_RECORDS_
----------

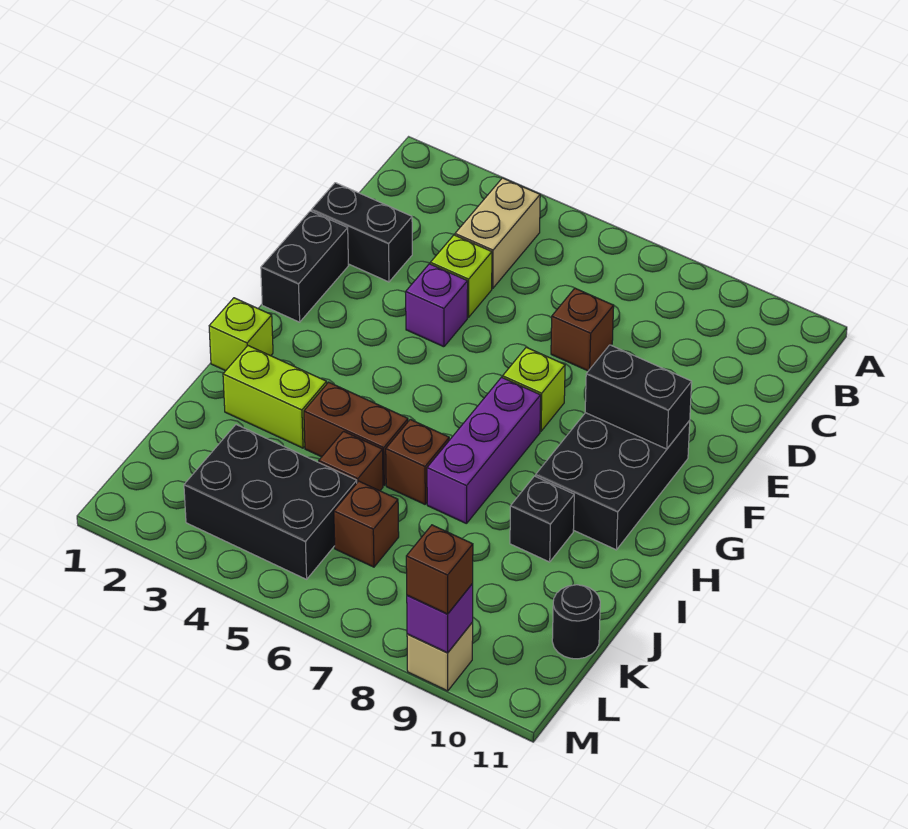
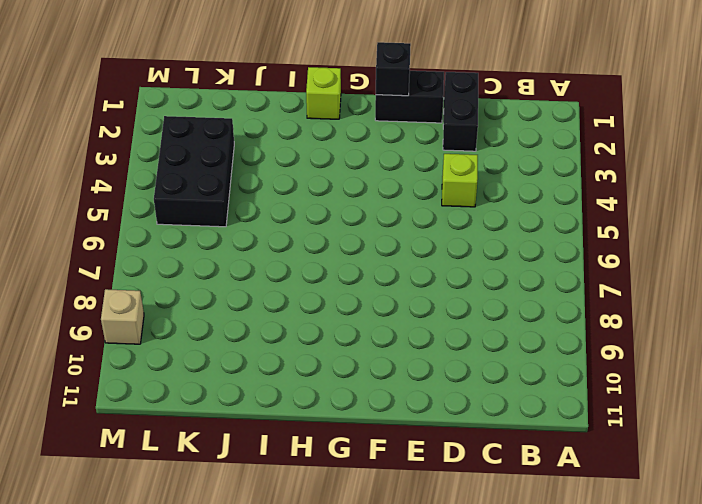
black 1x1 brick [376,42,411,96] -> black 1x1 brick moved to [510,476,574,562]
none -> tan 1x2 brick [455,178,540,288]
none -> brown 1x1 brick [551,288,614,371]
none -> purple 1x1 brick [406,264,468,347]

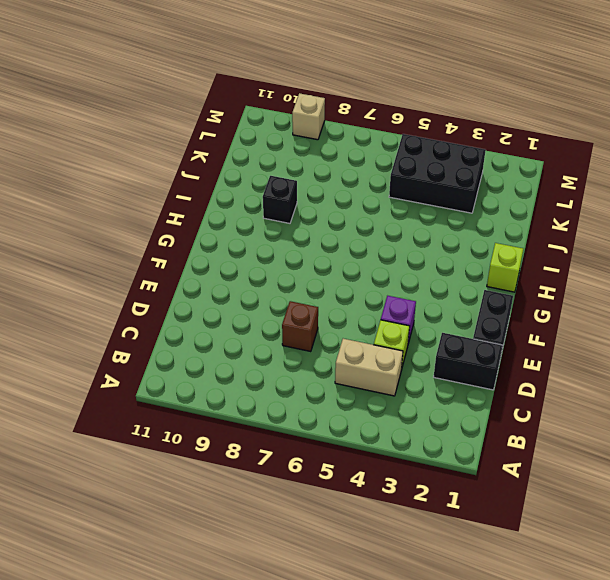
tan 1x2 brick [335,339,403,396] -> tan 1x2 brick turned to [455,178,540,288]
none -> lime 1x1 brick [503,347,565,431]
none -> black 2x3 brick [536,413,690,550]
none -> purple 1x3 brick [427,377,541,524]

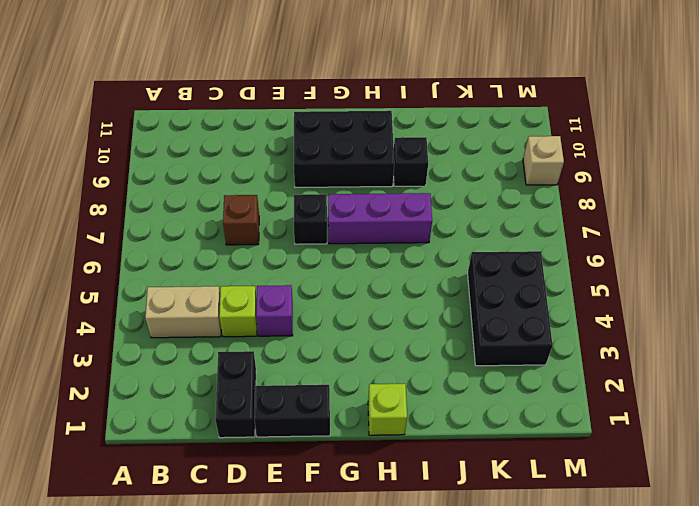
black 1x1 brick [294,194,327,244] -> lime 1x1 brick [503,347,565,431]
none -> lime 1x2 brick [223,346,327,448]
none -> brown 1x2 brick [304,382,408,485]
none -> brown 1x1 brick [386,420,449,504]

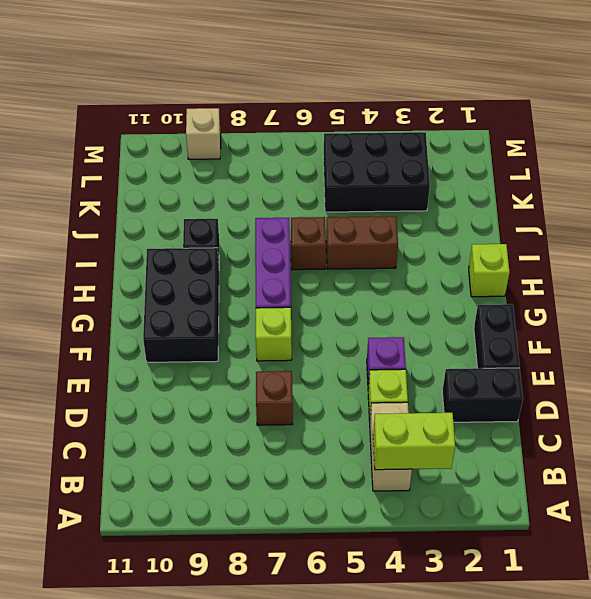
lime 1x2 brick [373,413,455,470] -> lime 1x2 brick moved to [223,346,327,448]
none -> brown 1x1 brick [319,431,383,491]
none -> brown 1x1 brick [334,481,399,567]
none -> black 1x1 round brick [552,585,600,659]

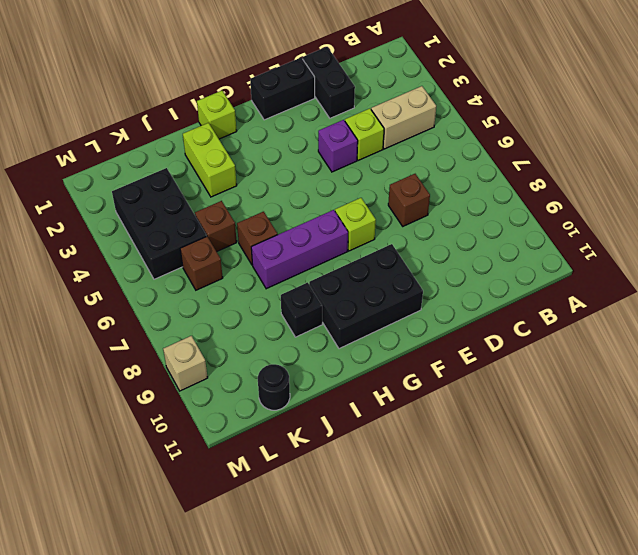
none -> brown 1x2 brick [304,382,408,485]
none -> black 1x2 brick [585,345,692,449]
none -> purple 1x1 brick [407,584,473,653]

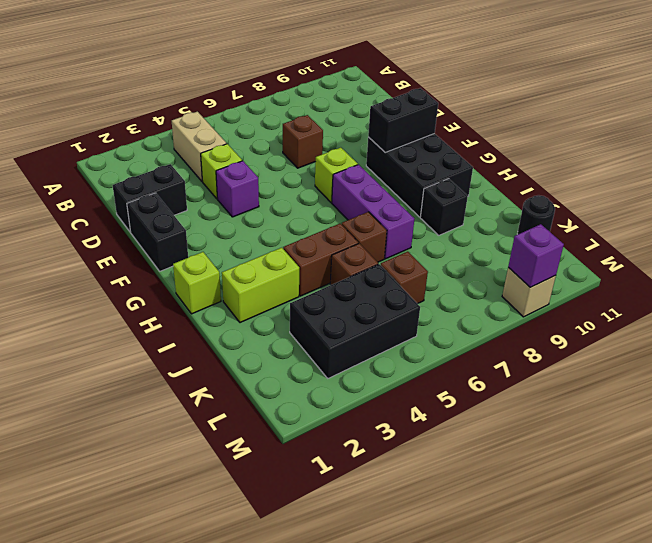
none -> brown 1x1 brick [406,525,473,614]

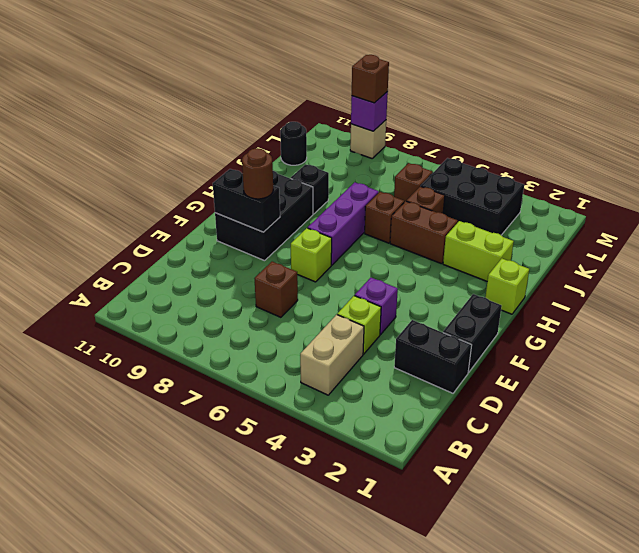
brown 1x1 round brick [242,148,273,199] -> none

----------

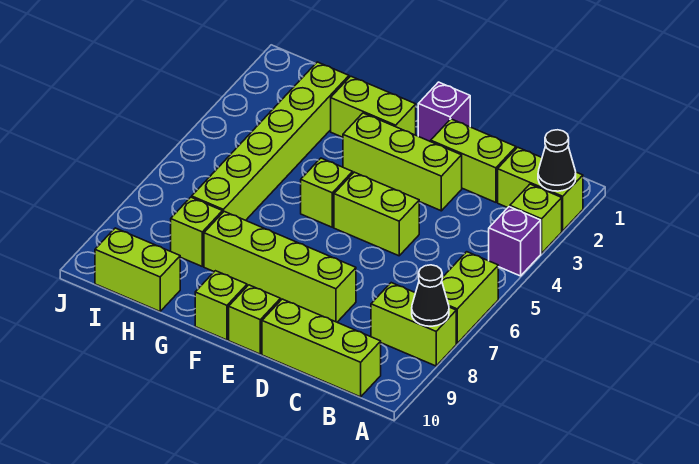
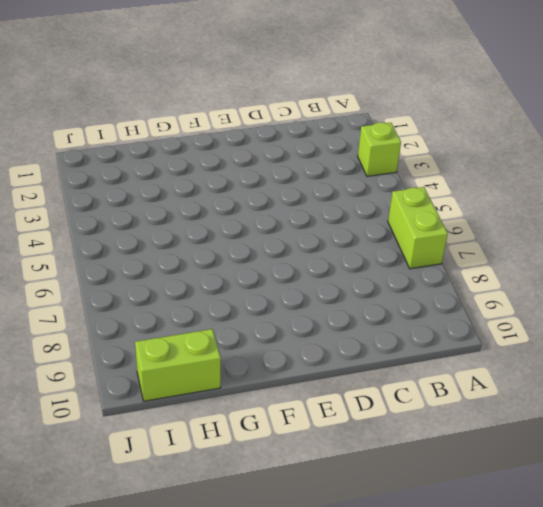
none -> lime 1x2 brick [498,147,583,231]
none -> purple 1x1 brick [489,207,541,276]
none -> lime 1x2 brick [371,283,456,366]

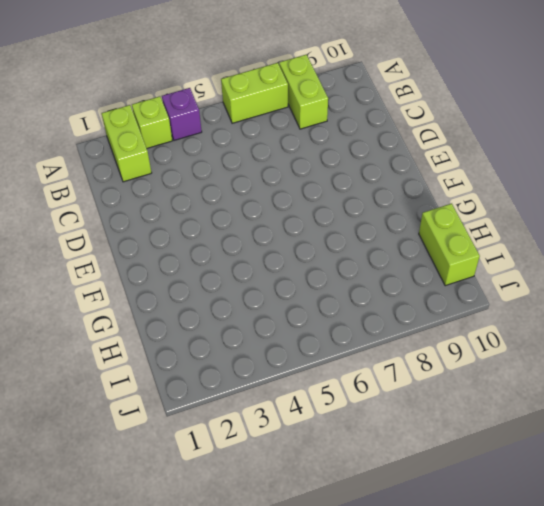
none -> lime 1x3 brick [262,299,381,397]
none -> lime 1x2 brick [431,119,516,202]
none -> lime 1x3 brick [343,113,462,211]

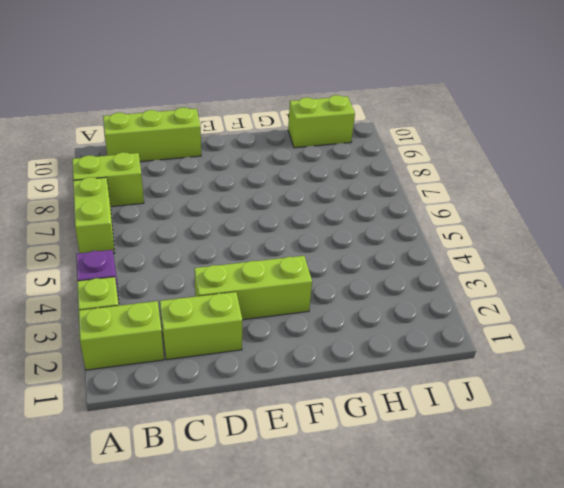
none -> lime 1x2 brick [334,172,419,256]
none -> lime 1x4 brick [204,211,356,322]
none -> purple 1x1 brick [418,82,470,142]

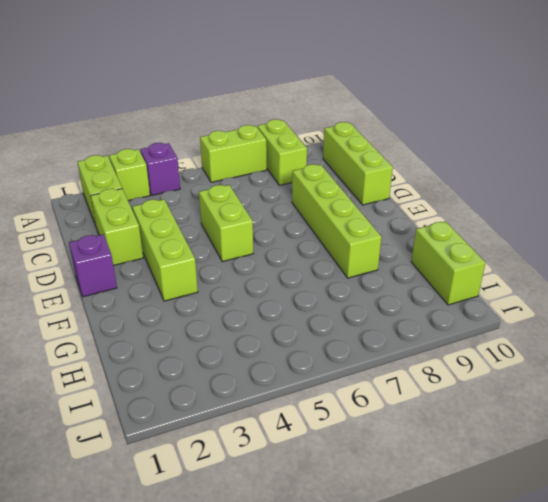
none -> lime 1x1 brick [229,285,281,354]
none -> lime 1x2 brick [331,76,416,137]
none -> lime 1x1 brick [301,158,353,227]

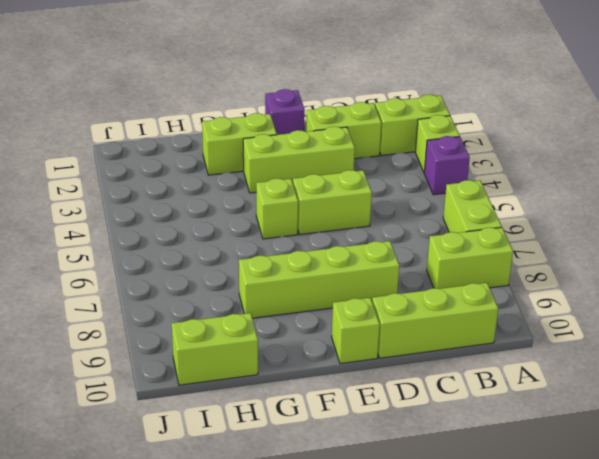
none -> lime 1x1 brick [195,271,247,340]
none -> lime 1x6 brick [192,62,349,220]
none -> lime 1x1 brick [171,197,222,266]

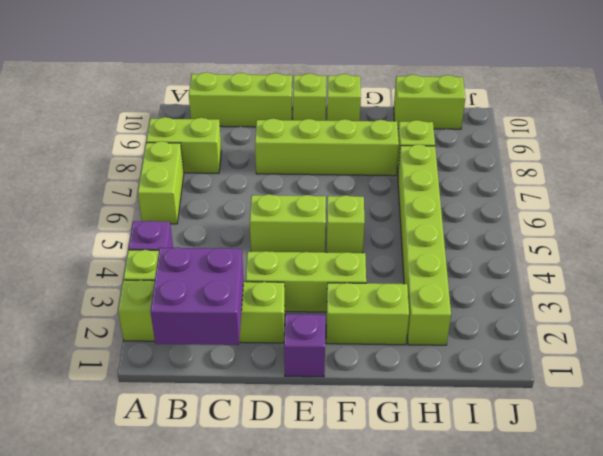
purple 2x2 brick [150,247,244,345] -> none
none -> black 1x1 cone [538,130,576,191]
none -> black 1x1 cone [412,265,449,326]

----------

_TASK DIRECTIONS_
Reproduce the listing above only between the lines holding "none -> purple 1x1 brick [407,584,473,653]" and "brown 1x1 round", inclusive. Every line must match exactly, and pictures are dropped.

_TASK RESPONSE_
none -> purple 1x1 brick [407,584,473,653]

none -> brown 1x1 brick [406,525,473,614]

brown 1x1 round brick [242,148,273,199] -> none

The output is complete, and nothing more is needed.